- Assignment -
"grey hat: [461,470,506,513]" appears in one line of the listing below; retype that line and every later line exactly, stopping at the end, and nothing else.

- Material for this task -
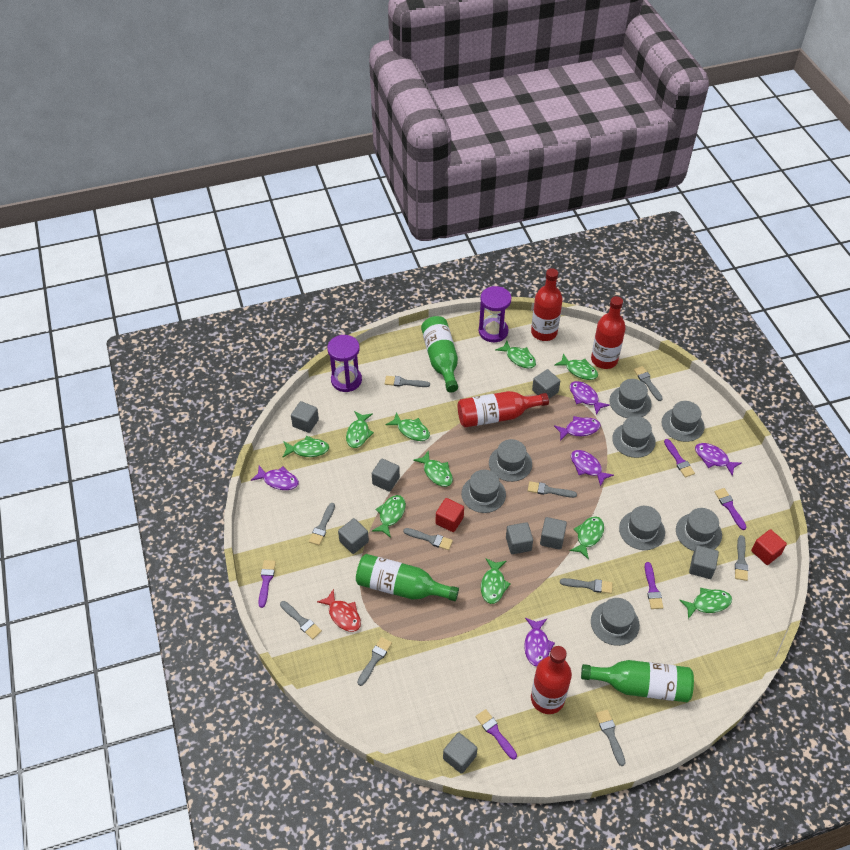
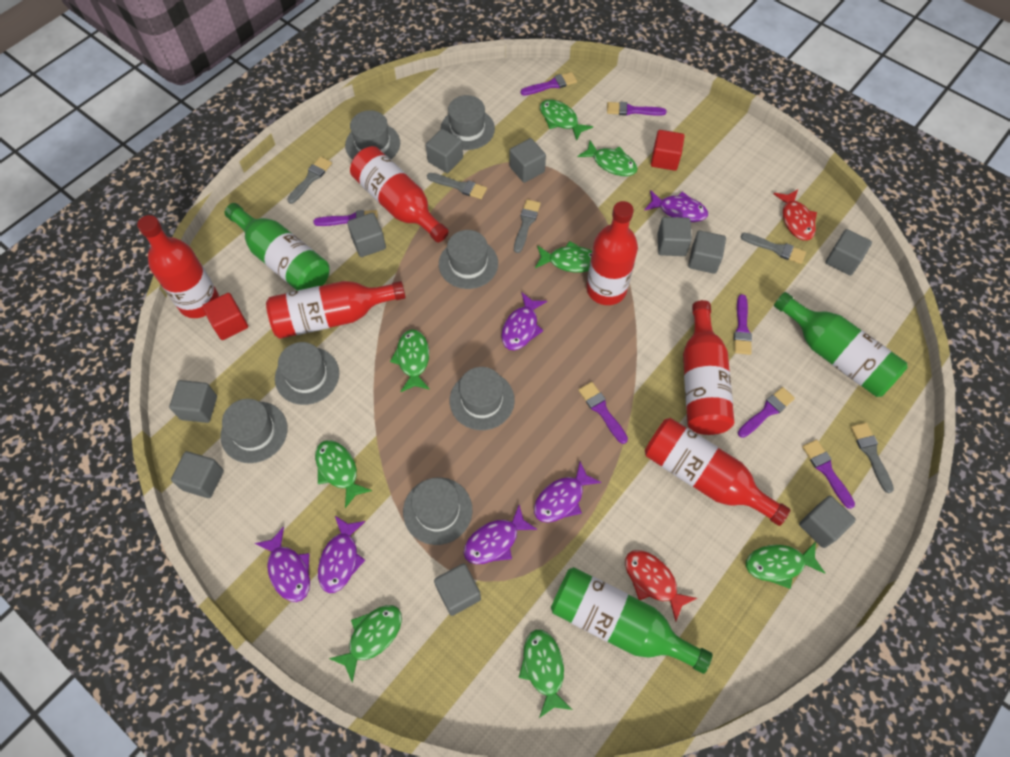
green fish: [283,436,329,457] [346,411,374,448] [372,495,406,538] [386,412,430,441] [413,450,453,487] [481,558,511,604] [495,340,536,368] [554,353,598,380] [569,516,604,560] [679,588,732,619] = 10 -> [315,440,372,508] [329,605,402,683] [390,329,430,392] [519,630,573,718] [535,241,592,272] [540,99,593,141] [577,140,638,176] [746,542,825,589] = 8
grey brush: [280,601,322,639] [309,503,335,545] [357,637,392,686] [385,376,430,387] [403,528,453,550] [528,481,577,498] [560,578,613,594] [596,710,626,766] [634,366,663,401] [735,535,748,581] = 10 -> [287,157,332,204] [427,173,487,199] [514,199,541,253] [741,233,806,264] [851,423,894,493] = 5
grey cube: [291,401,319,433] [338,518,369,554] [372,459,400,492] [443,732,478,774] [506,522,533,554] [532,369,560,398] [540,517,567,550] [689,545,719,579] = 8 -> [169,380,217,423] [171,451,224,498] [347,213,386,257] [426,129,463,173] [434,563,481,616] [509,138,546,183] [657,217,692,256] [688,231,726,274] [799,496,856,548] [826,229,872,276] = 10
grey hat: [461,470,506,513] [489,439,532,482] [591,598,640,646] [609,379,652,418] [612,416,656,458] [619,506,665,550] [661,401,705,442] [676,508,722,551] = 8 -> [220,399,288,463] [275,342,339,405] [345,110,400,160] [403,477,472,545] [439,230,498,289] [440,95,495,150] [450,367,515,430] = 7
purple brush: [258,560,276,608] [475,709,517,760] [645,562,663,609] [664,439,695,478] [714,488,746,530] = 5 -> [313,210,378,226] [521,72,577,96] [578,382,628,444] [607,102,666,116] [734,294,752,355] [738,387,795,438] [802,439,855,509] = 7
purple hourglass: [327,335,362,392] [479,286,511,342] = 2 -> none = 0
red bottle: [458,391,549,428] [531,268,563,341] [531,646,572,714] [591,296,626,369] = 4 -> [137,215,219,318] [266,281,406,339] [350,146,449,242] [587,201,638,305] [645,418,791,526] [683,300,734,435] = 6
red fish: [317,589,361,632] = 1 -> [625,550,697,621] [774,189,817,240] = 2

- Completed exercise -
grey hat: [461,470,506,513] [489,439,532,482] [591,598,640,646] [609,379,652,418] [612,416,656,458] [619,506,665,550] [661,401,705,442] [676,508,722,551] = 8 -> [220,399,288,463] [275,342,339,405] [345,110,400,160] [403,477,472,545] [439,230,498,289] [440,95,495,150] [450,367,515,430] = 7
purple brush: [258,560,276,608] [475,709,517,760] [645,562,663,609] [664,439,695,478] [714,488,746,530] = 5 -> [313,210,378,226] [521,72,577,96] [578,382,628,444] [607,102,666,116] [734,294,752,355] [738,387,795,438] [802,439,855,509] = 7
purple hourglass: [327,335,362,392] [479,286,511,342] = 2 -> none = 0
red bottle: [458,391,549,428] [531,268,563,341] [531,646,572,714] [591,296,626,369] = 4 -> [137,215,219,318] [266,281,406,339] [350,146,449,242] [587,201,638,305] [645,418,791,526] [683,300,734,435] = 6
red fish: [317,589,361,632] = 1 -> [625,550,697,621] [774,189,817,240] = 2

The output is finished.